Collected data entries
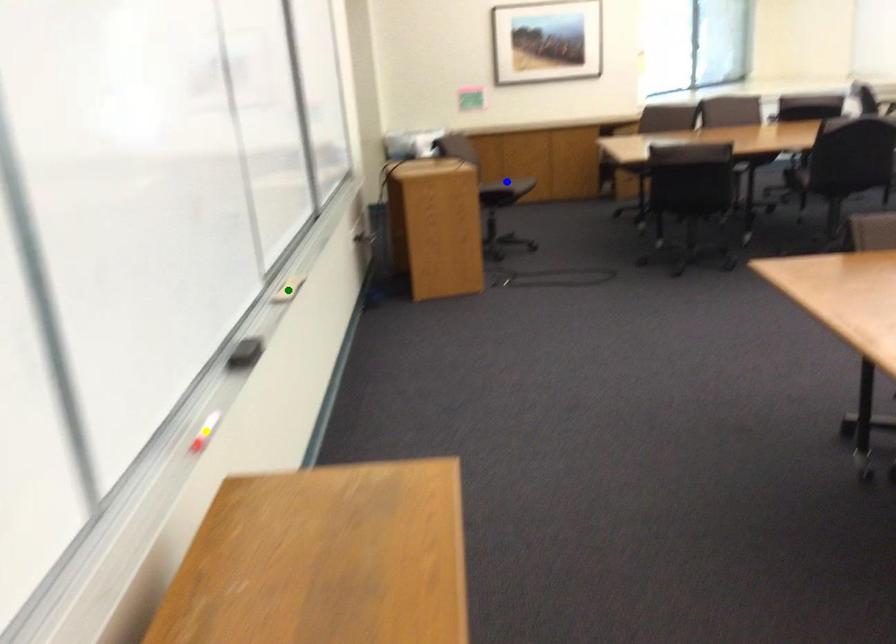
Order these from nearest to farthest:
blue point
green point
yellow point

yellow point → green point → blue point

**Instructions to follow**: Reproduce every line of the listing above word for word, leaving out the pictures.

**Your solution**:
Order these from nearest to farthest:
blue point
green point
yellow point

yellow point → green point → blue point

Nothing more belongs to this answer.